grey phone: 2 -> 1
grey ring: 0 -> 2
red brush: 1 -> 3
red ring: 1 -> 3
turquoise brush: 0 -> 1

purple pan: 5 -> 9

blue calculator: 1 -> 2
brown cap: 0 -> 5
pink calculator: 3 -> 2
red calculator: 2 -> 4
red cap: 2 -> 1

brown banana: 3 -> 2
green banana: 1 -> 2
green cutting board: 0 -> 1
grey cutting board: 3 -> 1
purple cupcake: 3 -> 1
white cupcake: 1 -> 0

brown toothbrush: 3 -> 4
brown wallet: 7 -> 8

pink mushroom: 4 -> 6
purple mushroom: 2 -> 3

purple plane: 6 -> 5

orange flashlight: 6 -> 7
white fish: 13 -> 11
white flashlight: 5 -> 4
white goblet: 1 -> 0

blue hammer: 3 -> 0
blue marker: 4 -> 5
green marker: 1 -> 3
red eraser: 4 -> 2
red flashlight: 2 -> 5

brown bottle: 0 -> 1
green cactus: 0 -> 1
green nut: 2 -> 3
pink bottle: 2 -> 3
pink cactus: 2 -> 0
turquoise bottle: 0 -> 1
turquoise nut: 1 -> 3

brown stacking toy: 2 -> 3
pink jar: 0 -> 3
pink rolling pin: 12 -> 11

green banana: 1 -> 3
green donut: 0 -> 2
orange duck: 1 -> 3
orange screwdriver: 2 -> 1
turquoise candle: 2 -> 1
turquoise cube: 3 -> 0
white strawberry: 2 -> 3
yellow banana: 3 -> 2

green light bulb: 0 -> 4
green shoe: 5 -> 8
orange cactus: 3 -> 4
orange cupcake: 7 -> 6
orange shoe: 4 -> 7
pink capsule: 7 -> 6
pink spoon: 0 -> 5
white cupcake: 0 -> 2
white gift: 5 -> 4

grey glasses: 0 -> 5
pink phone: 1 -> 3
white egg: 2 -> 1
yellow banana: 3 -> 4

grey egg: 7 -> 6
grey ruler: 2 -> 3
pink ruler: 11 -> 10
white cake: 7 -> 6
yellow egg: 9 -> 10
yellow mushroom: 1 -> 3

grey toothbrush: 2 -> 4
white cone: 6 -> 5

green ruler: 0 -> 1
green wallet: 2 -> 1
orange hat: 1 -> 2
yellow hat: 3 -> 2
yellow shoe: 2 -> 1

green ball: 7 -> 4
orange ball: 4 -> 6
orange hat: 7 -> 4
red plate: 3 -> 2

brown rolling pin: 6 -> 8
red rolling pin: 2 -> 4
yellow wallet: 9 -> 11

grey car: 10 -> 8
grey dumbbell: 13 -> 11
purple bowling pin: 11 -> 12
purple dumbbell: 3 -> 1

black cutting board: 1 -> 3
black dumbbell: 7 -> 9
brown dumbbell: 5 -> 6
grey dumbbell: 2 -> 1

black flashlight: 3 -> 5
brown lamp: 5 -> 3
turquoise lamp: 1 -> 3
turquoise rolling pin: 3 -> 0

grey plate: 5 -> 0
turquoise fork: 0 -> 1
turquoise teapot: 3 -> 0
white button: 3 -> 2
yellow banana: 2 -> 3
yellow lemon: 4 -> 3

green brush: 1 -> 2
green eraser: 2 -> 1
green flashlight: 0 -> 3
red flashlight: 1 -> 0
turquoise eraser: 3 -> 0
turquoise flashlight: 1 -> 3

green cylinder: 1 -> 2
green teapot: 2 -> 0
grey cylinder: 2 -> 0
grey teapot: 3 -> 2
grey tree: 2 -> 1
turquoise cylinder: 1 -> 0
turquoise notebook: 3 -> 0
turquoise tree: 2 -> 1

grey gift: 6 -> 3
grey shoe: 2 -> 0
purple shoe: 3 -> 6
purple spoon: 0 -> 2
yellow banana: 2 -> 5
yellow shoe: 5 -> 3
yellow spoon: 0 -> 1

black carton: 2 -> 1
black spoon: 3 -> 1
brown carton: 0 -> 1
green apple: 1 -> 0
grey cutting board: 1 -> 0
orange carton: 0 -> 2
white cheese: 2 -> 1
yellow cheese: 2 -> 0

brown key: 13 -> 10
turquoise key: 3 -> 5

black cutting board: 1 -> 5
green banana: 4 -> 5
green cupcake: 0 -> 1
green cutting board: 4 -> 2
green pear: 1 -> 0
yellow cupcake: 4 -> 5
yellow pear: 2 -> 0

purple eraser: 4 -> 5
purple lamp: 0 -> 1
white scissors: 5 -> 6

-=-=-

WORK ITEM: An exact copy of the lines above, from the one containing "black flashlight: 3 -> 5" through the one containing "green cupcake: 0 -> 1", is the whole of the answer.

REPLY:
black flashlight: 3 -> 5
brown lamp: 5 -> 3
turquoise lamp: 1 -> 3
turquoise rolling pin: 3 -> 0

grey plate: 5 -> 0
turquoise fork: 0 -> 1
turquoise teapot: 3 -> 0
white button: 3 -> 2
yellow banana: 2 -> 3
yellow lemon: 4 -> 3

green brush: 1 -> 2
green eraser: 2 -> 1
green flashlight: 0 -> 3
red flashlight: 1 -> 0
turquoise eraser: 3 -> 0
turquoise flashlight: 1 -> 3

green cylinder: 1 -> 2
green teapot: 2 -> 0
grey cylinder: 2 -> 0
grey teapot: 3 -> 2
grey tree: 2 -> 1
turquoise cylinder: 1 -> 0
turquoise notebook: 3 -> 0
turquoise tree: 2 -> 1

grey gift: 6 -> 3
grey shoe: 2 -> 0
purple shoe: 3 -> 6
purple spoon: 0 -> 2
yellow banana: 2 -> 5
yellow shoe: 5 -> 3
yellow spoon: 0 -> 1

black carton: 2 -> 1
black spoon: 3 -> 1
brown carton: 0 -> 1
green apple: 1 -> 0
grey cutting board: 1 -> 0
orange carton: 0 -> 2
white cheese: 2 -> 1
yellow cheese: 2 -> 0

brown key: 13 -> 10
turquoise key: 3 -> 5

black cutting board: 1 -> 5
green banana: 4 -> 5
green cupcake: 0 -> 1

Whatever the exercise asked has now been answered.